*** INFORMATION SUPPLIED Section Begins ***

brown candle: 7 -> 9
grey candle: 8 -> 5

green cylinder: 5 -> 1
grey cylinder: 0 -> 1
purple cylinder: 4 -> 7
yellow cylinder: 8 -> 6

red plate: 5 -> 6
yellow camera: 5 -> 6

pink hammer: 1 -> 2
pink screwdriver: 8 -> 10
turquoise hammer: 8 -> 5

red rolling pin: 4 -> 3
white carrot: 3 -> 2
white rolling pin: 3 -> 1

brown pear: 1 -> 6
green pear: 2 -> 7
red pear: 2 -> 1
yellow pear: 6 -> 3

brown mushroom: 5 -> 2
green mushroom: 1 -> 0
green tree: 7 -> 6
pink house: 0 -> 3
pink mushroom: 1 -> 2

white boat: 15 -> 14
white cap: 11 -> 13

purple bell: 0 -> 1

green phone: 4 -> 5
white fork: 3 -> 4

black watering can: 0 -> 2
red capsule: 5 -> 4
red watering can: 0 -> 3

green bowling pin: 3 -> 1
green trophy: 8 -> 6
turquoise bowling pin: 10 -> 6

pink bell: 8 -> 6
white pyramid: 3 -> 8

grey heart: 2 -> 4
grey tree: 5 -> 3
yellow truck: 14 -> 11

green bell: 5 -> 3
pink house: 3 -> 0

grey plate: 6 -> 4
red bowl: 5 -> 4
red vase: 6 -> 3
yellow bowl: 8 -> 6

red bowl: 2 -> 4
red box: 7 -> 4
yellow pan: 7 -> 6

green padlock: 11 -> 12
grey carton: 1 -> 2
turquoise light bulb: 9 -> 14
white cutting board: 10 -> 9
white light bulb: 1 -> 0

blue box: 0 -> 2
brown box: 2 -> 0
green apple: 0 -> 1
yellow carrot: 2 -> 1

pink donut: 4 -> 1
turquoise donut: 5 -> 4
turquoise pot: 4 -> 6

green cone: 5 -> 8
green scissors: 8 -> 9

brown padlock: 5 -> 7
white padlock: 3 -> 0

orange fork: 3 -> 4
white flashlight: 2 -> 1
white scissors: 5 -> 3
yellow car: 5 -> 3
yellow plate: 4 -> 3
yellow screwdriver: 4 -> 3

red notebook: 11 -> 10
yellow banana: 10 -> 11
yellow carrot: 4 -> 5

*** INFORMATION SUPPLIED Section Ends ***

### WORK INSTRUCTIONS
Restate the data above in full, word for word.

### REPLY TO THE EXERCISE
brown candle: 7 -> 9
grey candle: 8 -> 5

green cylinder: 5 -> 1
grey cylinder: 0 -> 1
purple cylinder: 4 -> 7
yellow cylinder: 8 -> 6

red plate: 5 -> 6
yellow camera: 5 -> 6

pink hammer: 1 -> 2
pink screwdriver: 8 -> 10
turquoise hammer: 8 -> 5

red rolling pin: 4 -> 3
white carrot: 3 -> 2
white rolling pin: 3 -> 1

brown pear: 1 -> 6
green pear: 2 -> 7
red pear: 2 -> 1
yellow pear: 6 -> 3

brown mushroom: 5 -> 2
green mushroom: 1 -> 0
green tree: 7 -> 6
pink house: 0 -> 3
pink mushroom: 1 -> 2

white boat: 15 -> 14
white cap: 11 -> 13

purple bell: 0 -> 1

green phone: 4 -> 5
white fork: 3 -> 4

black watering can: 0 -> 2
red capsule: 5 -> 4
red watering can: 0 -> 3

green bowling pin: 3 -> 1
green trophy: 8 -> 6
turquoise bowling pin: 10 -> 6

pink bell: 8 -> 6
white pyramid: 3 -> 8

grey heart: 2 -> 4
grey tree: 5 -> 3
yellow truck: 14 -> 11

green bell: 5 -> 3
pink house: 3 -> 0

grey plate: 6 -> 4
red bowl: 5 -> 4
red vase: 6 -> 3
yellow bowl: 8 -> 6

red bowl: 2 -> 4
red box: 7 -> 4
yellow pan: 7 -> 6

green padlock: 11 -> 12
grey carton: 1 -> 2
turquoise light bulb: 9 -> 14
white cutting board: 10 -> 9
white light bulb: 1 -> 0

blue box: 0 -> 2
brown box: 2 -> 0
green apple: 0 -> 1
yellow carrot: 2 -> 1

pink donut: 4 -> 1
turquoise donut: 5 -> 4
turquoise pot: 4 -> 6

green cone: 5 -> 8
green scissors: 8 -> 9

brown padlock: 5 -> 7
white padlock: 3 -> 0

orange fork: 3 -> 4
white flashlight: 2 -> 1
white scissors: 5 -> 3
yellow car: 5 -> 3
yellow plate: 4 -> 3
yellow screwdriver: 4 -> 3

red notebook: 11 -> 10
yellow banana: 10 -> 11
yellow carrot: 4 -> 5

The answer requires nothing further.